+++ ENTRIES SUPPLIED +++
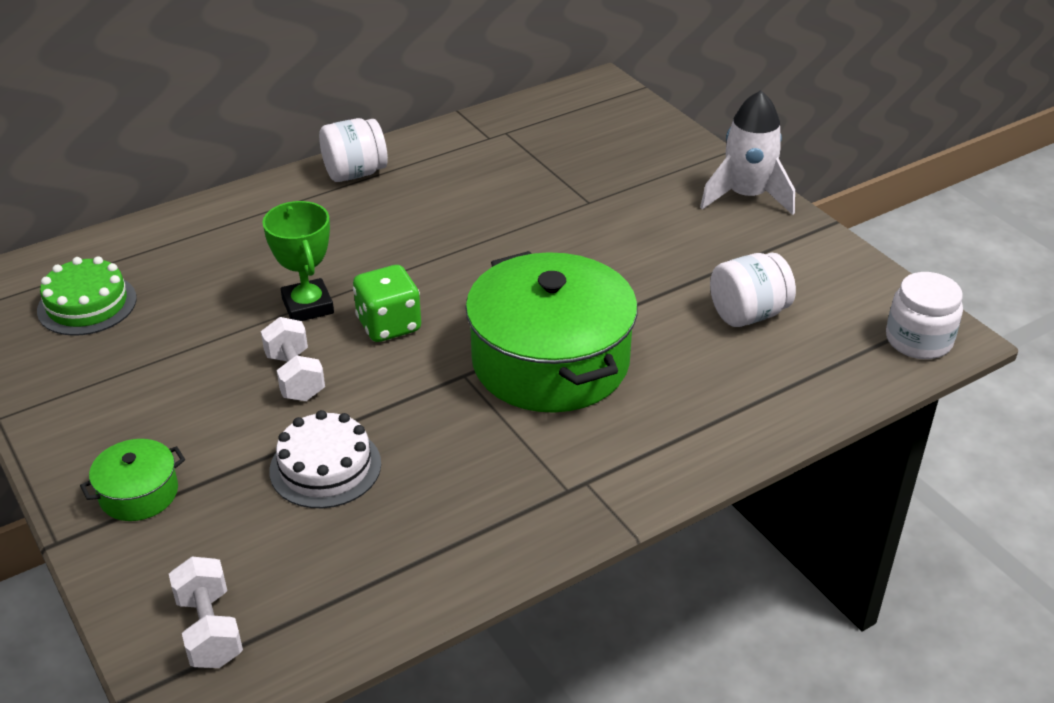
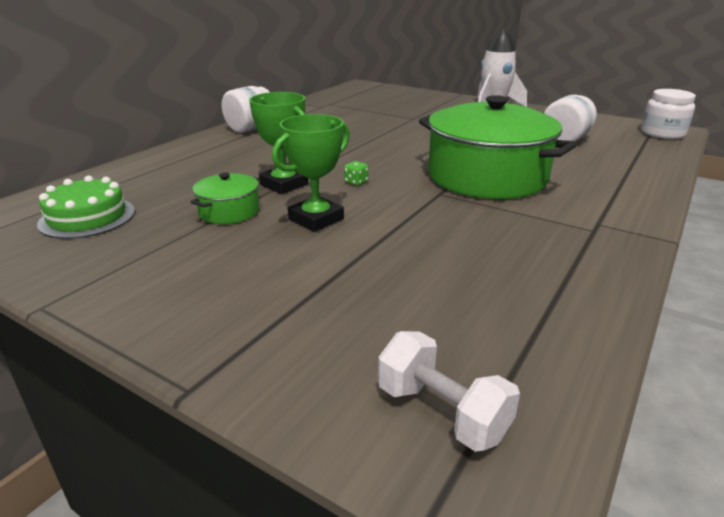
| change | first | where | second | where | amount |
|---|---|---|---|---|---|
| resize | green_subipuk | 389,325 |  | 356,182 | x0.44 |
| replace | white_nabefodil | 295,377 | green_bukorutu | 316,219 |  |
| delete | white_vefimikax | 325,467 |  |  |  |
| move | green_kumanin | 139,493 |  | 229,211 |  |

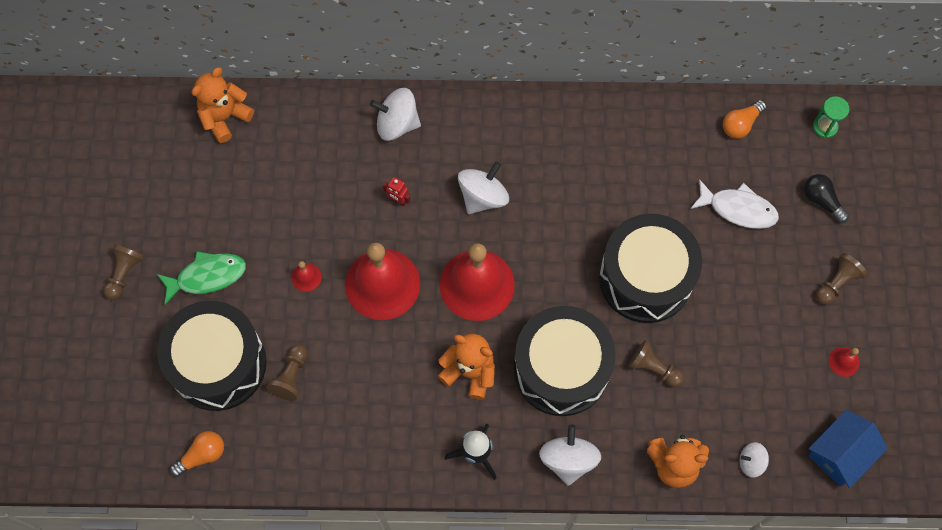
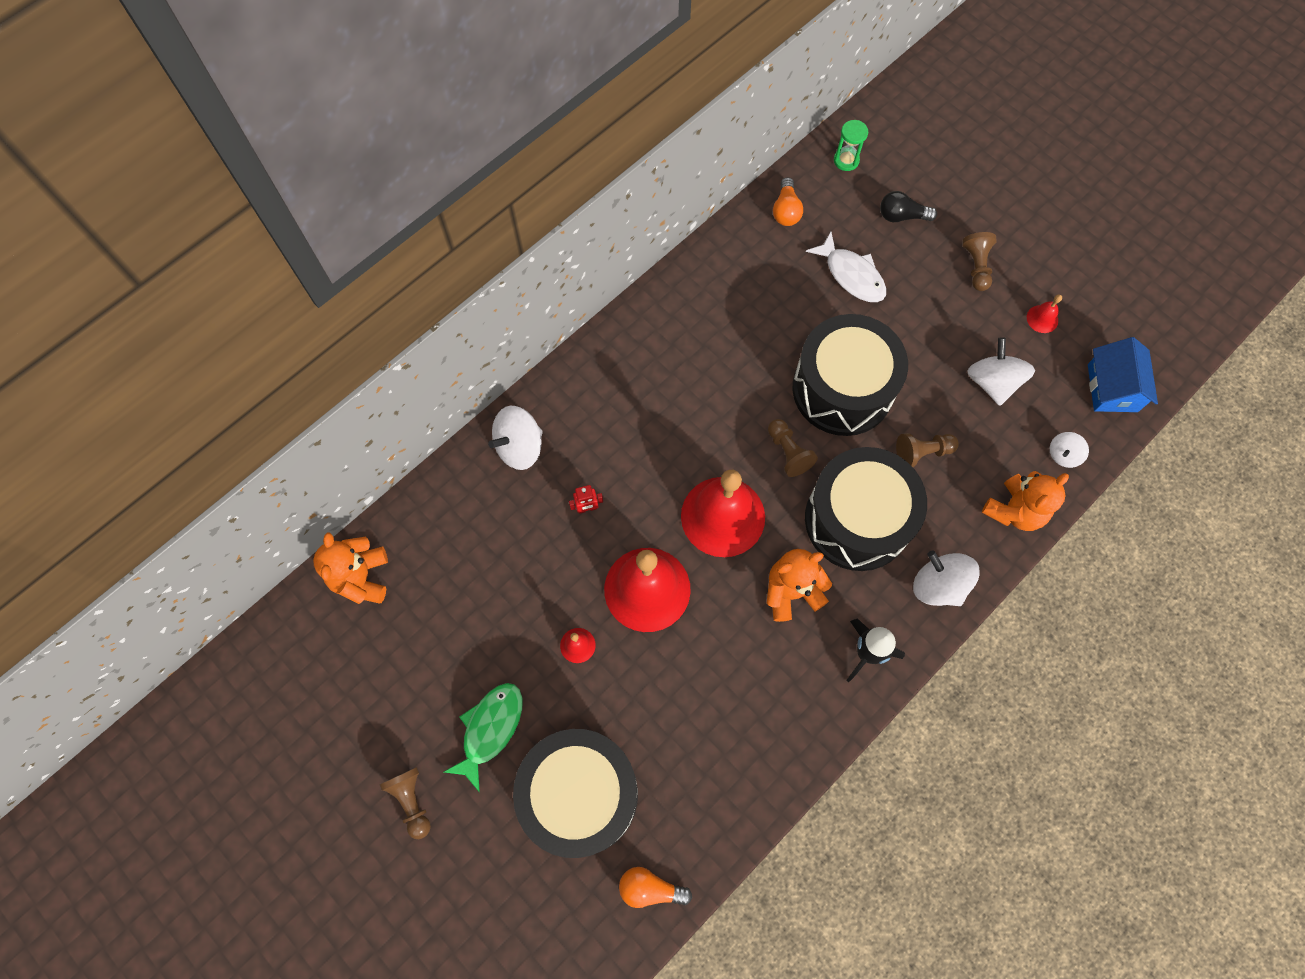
| change | first | where | second | where | amount |
|---|---|---|---|---|---|
| move | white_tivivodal | 483,196 |  | 992,382 |  |
| rotate | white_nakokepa | 738,209 |  | 851,275 | 75 degrees clockwise |
| move | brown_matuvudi | 291,376 |  | 788,452 |  |
| rotate | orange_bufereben | 202,455 |  | 650,888 | 90 degrees counterclockwise |

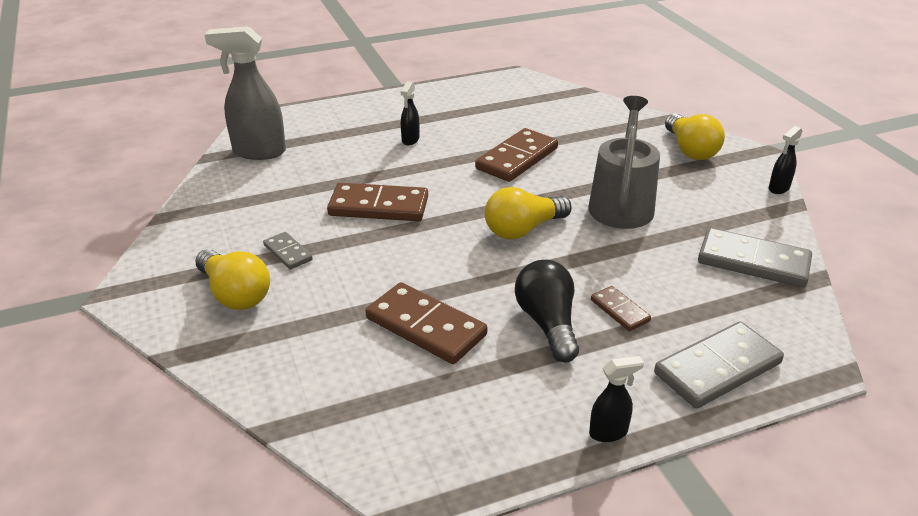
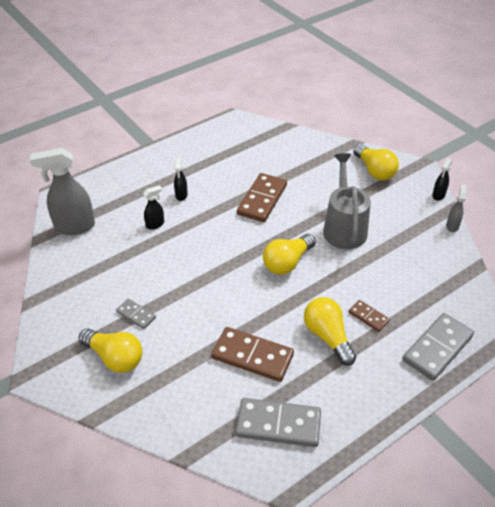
| change | first | where | second | where | amount |
|---|---|---|---|---|---|
| delete | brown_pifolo | 378,207 |  |  |  |
| move | grey_pifolo | 753,262 |  | 278,424 |  |
| recolor | black_bufereben | 548,323 | yellow_bufereben | 328,336 |  |
| move | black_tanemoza | 609,432 |  | 155,224 |  |
| insert |  |  | grey_tanemoza | 452,226 |  |

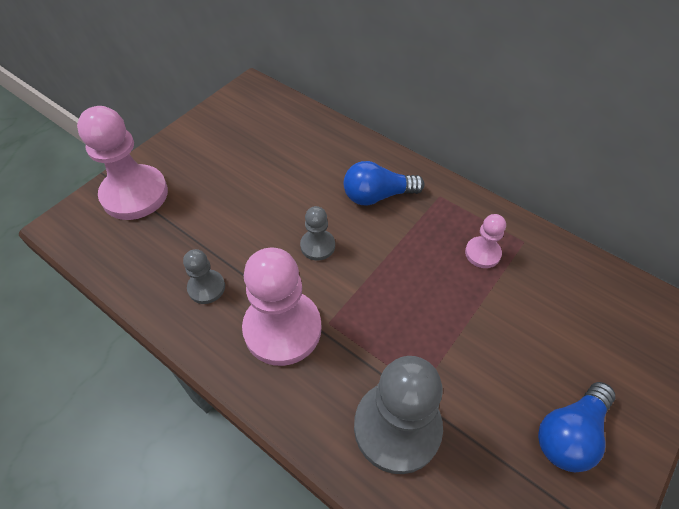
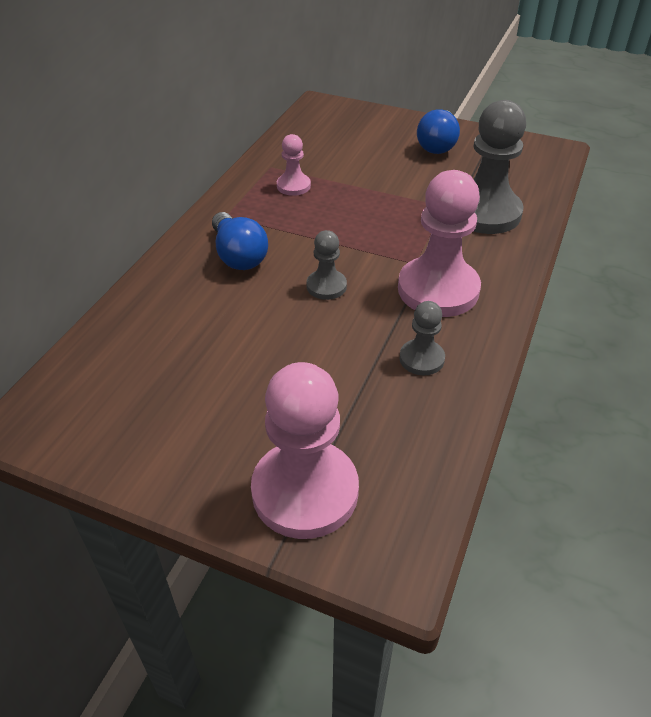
| change | first | where | second | where | amount |
|---|---|---|---|---|---|
| rotate | blue_bufereben | 569,433 |  | 437,144 | 75 degrees clockwise |

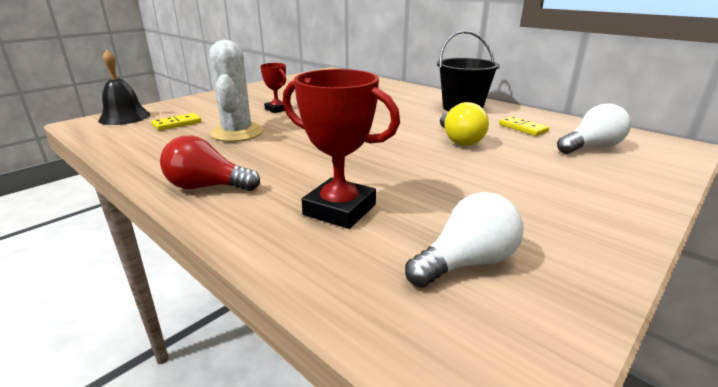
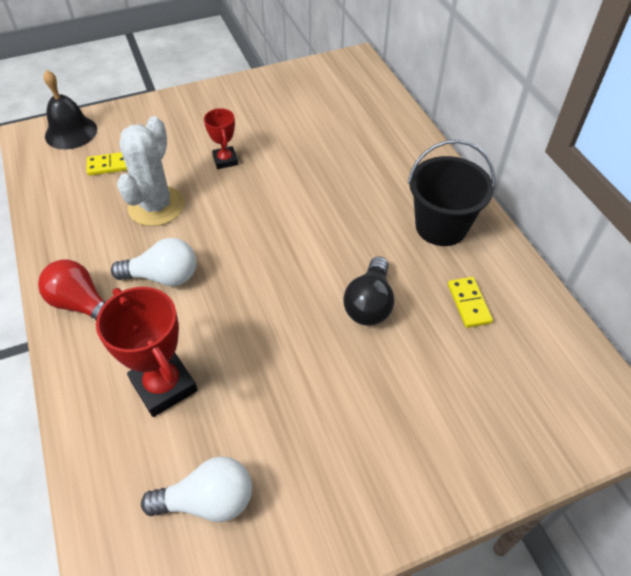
| change | first | where | second | where | amount |
|---|---|---|---|---|---|
| recolor | yellow_bufereben | 459,140 | black_bufereben | 369,304 |  |
| move | white_bufereben | 591,147 |  | 163,276 |  |

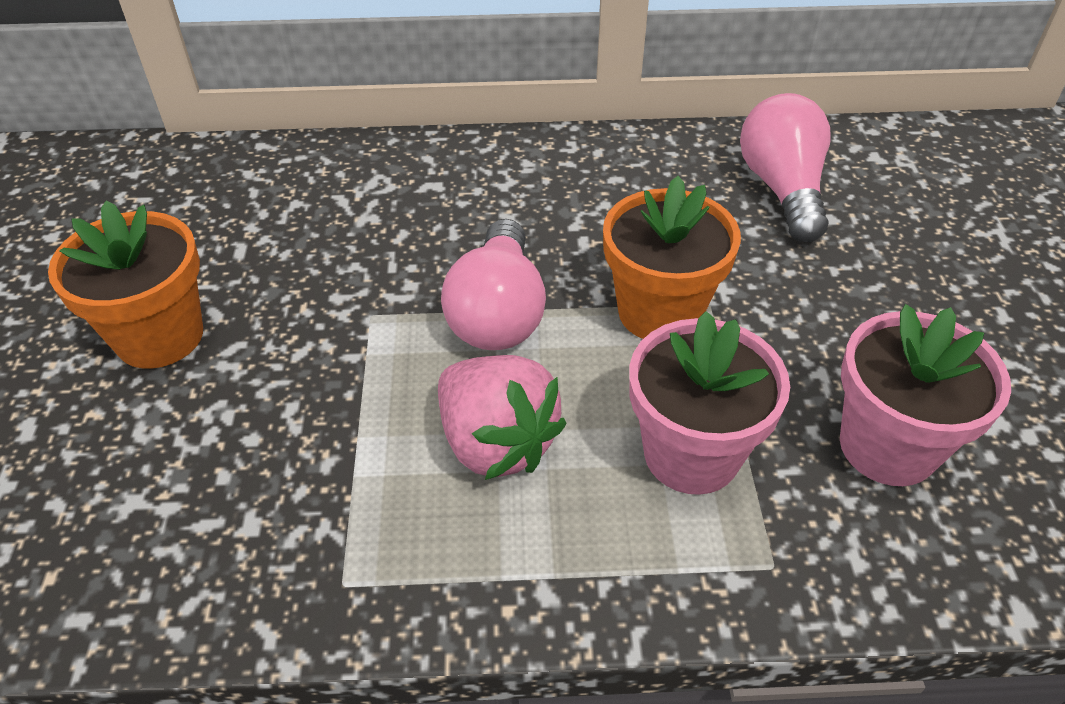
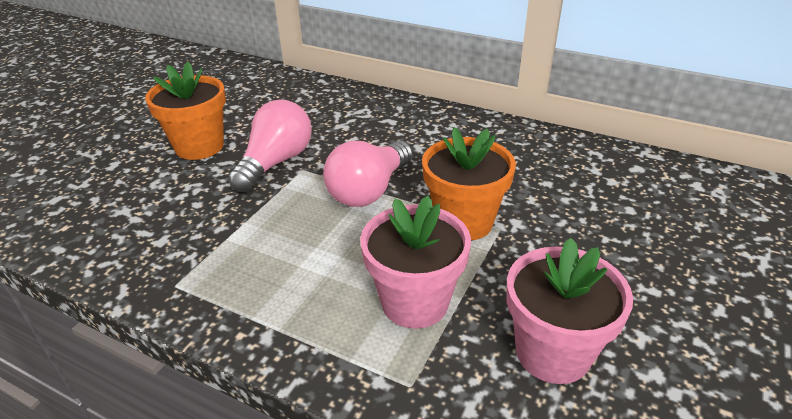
| change | first | where | second | where | amount |
|---|---|---|---|---|---|
| move | pink_bufereben | 782,189 |  | 276,163 |  |
| delete | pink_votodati | 496,443 |  |  |  |

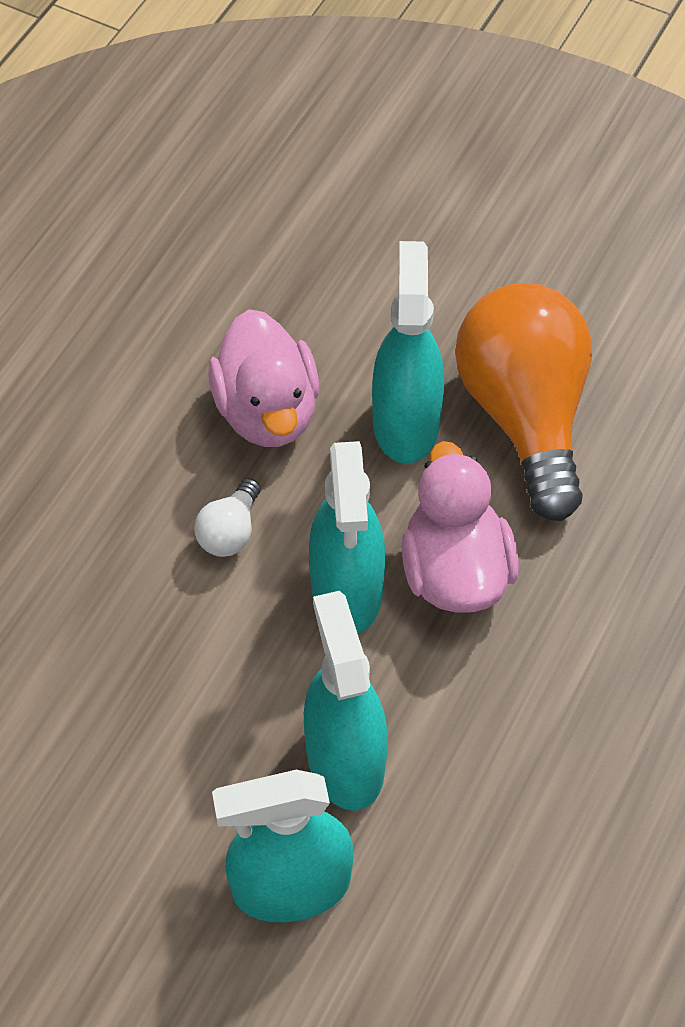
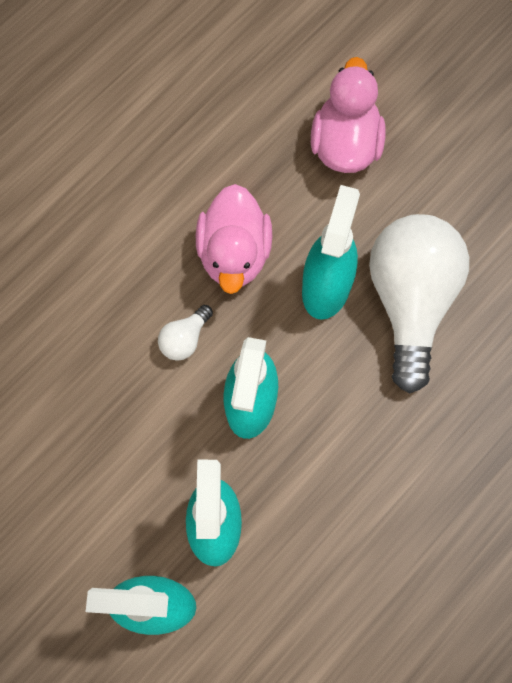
| change | first | where | second | where | amount |
|---|---|---|---|---|---|
| recolor | orange_bufereben | 525,415 | white_bufereben | 410,301 |  |
| move | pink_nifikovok | 455,571 |  | 345,144 |  |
+++
**REQUIRED WORK:** All of the data must be set down exactly, with no pictures included.

**ANSWER TO THIS TASK:**
| change | first | where | second | where | amount |
|---|---|---|---|---|---|
| resize | green_subipuk | 389,325 |  | 356,182 | x0.44 |
| replace | white_nabefodil | 295,377 | green_bukorutu | 316,219 |  |
| delete | white_vefimikax | 325,467 |  |  |  |
| move | green_kumanin | 139,493 |  | 229,211 |  |

| change | first | where | second | where | amount |
|---|---|---|---|---|---|
| move | white_tivivodal | 483,196 |  | 992,382 |  |
| rotate | white_nakokepa | 738,209 |  | 851,275 | 75 degrees clockwise |
| move | brown_matuvudi | 291,376 |  | 788,452 |  |
| rotate | orange_bufereben | 202,455 |  | 650,888 | 90 degrees counterclockwise |

| change | first | where | second | where | amount |
|---|---|---|---|---|---|
| delete | brown_pifolo | 378,207 |  |  |  |
| move | grey_pifolo | 753,262 |  | 278,424 |  |
| recolor | black_bufereben | 548,323 | yellow_bufereben | 328,336 |  |
| move | black_tanemoza | 609,432 |  | 155,224 |  |
| insert |  |  | grey_tanemoza | 452,226 |  |

| change | first | where | second | where | amount |
|---|---|---|---|---|---|
| rotate | blue_bufereben | 569,433 |  | 437,144 | 75 degrees clockwise |

| change | first | where | second | where | amount |
|---|---|---|---|---|---|
| recolor | yellow_bufereben | 459,140 | black_bufereben | 369,304 |  |
| move | white_bufereben | 591,147 |  | 163,276 |  |

| change | first | where | second | where | amount |
|---|---|---|---|---|---|
| move | pink_bufereben | 782,189 |  | 276,163 |  |
| delete | pink_votodati | 496,443 |  |  |  |

| change | first | where | second | where | amount |
|---|---|---|---|---|---|
| recolor | orange_bufereben | 525,415 | white_bufereben | 410,301 |  |
| move | pink_nifikovok | 455,571 |  | 345,144 |  |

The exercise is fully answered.